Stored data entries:

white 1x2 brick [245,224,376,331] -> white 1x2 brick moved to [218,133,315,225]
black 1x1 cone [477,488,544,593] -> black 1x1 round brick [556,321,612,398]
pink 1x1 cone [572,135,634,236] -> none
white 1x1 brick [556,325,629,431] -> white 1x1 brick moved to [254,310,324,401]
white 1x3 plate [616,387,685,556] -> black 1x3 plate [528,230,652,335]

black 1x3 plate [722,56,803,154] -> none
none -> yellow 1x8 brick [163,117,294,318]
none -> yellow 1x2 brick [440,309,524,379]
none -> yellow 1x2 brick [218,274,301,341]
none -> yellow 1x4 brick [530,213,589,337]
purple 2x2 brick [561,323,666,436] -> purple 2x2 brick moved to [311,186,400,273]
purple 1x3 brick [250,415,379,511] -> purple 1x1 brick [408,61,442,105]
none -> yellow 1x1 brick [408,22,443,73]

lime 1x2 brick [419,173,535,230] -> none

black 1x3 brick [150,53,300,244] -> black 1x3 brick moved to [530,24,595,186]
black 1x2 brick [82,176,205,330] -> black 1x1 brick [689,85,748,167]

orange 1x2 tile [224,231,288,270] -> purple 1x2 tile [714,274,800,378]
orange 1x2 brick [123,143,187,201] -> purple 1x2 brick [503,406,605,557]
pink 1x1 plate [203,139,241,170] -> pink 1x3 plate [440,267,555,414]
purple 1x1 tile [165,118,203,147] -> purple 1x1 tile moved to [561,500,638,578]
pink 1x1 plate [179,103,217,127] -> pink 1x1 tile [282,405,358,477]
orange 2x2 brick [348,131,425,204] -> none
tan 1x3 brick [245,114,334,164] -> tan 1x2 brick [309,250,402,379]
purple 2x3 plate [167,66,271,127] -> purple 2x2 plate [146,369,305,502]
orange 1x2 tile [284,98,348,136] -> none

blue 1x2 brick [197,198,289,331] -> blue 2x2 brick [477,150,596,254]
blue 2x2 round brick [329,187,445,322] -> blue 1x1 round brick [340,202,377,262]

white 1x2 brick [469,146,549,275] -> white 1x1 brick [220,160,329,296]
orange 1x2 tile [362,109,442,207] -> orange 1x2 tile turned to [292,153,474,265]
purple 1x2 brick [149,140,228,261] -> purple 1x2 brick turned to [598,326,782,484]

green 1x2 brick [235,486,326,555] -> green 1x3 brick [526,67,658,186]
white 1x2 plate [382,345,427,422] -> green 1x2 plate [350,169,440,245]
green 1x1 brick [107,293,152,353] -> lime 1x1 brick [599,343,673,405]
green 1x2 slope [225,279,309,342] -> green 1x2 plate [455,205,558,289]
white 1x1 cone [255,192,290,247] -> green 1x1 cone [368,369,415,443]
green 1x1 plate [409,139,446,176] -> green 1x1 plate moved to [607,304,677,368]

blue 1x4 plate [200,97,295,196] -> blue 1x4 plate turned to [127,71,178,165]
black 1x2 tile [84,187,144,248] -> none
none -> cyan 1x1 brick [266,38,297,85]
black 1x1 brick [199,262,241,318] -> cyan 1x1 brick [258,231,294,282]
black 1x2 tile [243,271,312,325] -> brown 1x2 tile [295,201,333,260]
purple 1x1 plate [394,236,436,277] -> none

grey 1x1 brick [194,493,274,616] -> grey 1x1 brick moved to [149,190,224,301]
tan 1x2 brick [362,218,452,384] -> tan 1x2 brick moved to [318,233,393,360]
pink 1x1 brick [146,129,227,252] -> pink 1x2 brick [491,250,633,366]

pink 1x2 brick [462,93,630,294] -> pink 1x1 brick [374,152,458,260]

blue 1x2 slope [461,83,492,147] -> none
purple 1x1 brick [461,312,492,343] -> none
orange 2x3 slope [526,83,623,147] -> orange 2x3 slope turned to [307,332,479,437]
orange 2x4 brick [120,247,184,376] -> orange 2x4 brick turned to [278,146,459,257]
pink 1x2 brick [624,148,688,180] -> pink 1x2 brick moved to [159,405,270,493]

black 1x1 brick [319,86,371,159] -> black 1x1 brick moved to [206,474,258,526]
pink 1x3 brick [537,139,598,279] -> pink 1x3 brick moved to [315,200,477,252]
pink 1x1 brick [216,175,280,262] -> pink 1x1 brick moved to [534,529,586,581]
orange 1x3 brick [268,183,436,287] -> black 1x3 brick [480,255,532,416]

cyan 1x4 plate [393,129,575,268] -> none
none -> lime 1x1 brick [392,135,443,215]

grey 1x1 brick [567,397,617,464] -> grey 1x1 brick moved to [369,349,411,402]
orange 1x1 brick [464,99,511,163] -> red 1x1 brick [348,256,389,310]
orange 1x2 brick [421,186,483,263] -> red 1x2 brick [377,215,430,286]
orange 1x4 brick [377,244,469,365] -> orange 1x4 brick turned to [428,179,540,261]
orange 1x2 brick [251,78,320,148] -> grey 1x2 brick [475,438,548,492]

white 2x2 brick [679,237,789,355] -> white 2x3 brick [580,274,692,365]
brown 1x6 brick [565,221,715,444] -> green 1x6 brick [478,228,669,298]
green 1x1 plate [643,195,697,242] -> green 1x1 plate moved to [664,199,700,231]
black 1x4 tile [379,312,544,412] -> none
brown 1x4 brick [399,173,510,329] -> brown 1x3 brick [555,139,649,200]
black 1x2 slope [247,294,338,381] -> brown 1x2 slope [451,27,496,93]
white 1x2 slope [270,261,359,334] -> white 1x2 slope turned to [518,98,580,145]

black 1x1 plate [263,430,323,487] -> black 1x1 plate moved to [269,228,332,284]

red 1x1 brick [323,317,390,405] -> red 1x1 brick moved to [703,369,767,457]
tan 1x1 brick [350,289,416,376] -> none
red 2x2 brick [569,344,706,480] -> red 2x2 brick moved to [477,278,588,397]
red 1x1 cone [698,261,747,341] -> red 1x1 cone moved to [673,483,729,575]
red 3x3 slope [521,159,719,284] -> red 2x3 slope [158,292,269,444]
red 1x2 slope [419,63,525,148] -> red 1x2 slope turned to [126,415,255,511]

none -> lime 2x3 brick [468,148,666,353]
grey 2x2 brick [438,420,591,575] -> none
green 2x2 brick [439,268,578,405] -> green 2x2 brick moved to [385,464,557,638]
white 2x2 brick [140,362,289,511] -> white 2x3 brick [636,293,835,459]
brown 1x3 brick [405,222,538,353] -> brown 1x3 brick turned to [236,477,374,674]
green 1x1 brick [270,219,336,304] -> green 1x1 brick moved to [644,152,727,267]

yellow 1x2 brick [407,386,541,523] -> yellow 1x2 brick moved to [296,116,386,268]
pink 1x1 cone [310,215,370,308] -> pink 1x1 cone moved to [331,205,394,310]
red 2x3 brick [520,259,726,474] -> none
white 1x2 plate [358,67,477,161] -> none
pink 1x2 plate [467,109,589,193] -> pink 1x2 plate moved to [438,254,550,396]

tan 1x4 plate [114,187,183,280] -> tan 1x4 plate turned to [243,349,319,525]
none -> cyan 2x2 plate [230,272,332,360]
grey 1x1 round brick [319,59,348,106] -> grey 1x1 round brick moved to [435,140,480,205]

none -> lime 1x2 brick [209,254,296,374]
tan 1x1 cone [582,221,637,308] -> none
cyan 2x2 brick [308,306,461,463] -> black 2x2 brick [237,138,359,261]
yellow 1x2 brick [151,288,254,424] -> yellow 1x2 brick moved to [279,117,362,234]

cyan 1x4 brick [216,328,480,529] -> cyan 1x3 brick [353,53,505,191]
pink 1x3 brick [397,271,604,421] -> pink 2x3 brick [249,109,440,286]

What is expected
Search the data for "lime". Copy every line that has it.

Response below
lime 1x2 brick [419,173,535,230] -> none
green 1x1 brick [107,293,152,353] -> lime 1x1 brick [599,343,673,405]
none -> lime 1x1 brick [392,135,443,215]
none -> lime 2x3 brick [468,148,666,353]
none -> lime 1x2 brick [209,254,296,374]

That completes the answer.